[TASK ITEM] An exact, word-for-word copy of the entries is required, beginning at the line that contains "(503, 227) = (373, 156): purple" and ending at the last line, both included.
--- --- ---
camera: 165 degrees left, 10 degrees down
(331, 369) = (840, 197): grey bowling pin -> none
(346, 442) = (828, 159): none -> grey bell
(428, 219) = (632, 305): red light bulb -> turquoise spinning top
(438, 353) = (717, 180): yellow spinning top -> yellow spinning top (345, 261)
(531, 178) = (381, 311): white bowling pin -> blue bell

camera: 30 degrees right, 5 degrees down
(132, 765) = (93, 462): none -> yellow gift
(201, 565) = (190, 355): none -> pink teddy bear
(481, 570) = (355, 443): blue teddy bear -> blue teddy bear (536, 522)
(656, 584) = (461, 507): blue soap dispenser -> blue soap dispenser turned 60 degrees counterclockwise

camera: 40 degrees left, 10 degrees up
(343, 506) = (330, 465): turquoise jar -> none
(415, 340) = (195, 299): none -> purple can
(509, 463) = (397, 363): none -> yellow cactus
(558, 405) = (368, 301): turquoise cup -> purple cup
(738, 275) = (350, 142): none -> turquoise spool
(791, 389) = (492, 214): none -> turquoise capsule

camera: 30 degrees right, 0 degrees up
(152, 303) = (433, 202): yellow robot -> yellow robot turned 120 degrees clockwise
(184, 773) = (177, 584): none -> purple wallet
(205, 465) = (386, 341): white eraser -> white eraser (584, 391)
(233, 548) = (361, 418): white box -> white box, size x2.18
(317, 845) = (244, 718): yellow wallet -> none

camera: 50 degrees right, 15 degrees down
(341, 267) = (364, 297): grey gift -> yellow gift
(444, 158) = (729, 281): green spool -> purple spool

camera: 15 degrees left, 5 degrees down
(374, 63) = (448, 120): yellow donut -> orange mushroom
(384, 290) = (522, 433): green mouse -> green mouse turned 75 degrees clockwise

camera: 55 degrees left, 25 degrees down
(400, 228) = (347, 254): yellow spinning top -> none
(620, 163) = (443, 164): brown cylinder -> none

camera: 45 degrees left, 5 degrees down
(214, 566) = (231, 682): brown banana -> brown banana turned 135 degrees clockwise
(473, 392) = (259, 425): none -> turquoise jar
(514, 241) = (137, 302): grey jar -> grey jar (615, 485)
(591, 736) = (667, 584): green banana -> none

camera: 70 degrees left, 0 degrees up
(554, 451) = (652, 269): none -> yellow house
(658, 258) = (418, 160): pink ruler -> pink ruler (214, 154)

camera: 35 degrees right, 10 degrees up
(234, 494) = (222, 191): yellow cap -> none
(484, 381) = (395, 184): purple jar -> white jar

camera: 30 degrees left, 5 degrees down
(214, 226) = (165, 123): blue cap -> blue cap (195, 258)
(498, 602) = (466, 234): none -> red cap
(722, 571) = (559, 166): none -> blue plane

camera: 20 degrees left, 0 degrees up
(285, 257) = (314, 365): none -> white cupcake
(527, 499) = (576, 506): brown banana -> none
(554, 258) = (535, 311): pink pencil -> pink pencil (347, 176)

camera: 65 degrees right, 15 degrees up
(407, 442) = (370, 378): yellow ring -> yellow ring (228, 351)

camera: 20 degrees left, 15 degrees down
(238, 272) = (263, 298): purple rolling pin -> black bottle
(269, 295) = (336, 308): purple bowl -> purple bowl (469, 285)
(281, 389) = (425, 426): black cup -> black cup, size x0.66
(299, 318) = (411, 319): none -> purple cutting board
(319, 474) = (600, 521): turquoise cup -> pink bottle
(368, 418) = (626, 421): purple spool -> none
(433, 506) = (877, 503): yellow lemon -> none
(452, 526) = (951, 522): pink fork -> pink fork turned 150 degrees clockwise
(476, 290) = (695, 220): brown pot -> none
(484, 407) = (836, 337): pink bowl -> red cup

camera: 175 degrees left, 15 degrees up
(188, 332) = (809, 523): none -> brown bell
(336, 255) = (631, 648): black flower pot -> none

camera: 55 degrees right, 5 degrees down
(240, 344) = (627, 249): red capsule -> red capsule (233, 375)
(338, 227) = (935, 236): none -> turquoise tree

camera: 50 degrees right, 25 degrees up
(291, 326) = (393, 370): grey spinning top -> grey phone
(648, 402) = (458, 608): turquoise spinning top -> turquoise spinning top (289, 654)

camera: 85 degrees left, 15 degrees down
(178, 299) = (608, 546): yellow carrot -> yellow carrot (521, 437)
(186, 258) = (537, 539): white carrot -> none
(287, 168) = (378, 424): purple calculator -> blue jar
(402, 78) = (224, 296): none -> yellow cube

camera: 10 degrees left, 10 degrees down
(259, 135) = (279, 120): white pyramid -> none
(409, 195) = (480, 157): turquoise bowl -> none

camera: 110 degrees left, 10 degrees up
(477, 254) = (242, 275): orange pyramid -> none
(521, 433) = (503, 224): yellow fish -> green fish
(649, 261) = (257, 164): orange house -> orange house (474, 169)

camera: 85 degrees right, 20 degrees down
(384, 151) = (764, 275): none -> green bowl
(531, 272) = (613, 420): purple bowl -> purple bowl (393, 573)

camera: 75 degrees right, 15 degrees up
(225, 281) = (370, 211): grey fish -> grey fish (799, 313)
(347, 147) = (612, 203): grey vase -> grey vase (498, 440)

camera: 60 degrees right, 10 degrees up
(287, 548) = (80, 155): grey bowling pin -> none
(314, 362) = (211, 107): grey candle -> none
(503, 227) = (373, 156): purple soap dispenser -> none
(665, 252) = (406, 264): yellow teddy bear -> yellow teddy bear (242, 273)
--- --- ---
[TASK OUTPUT]
(503, 227) = (373, 156): purple soap dispenser -> none
(665, 252) = (406, 264): yellow teddy bear -> yellow teddy bear (242, 273)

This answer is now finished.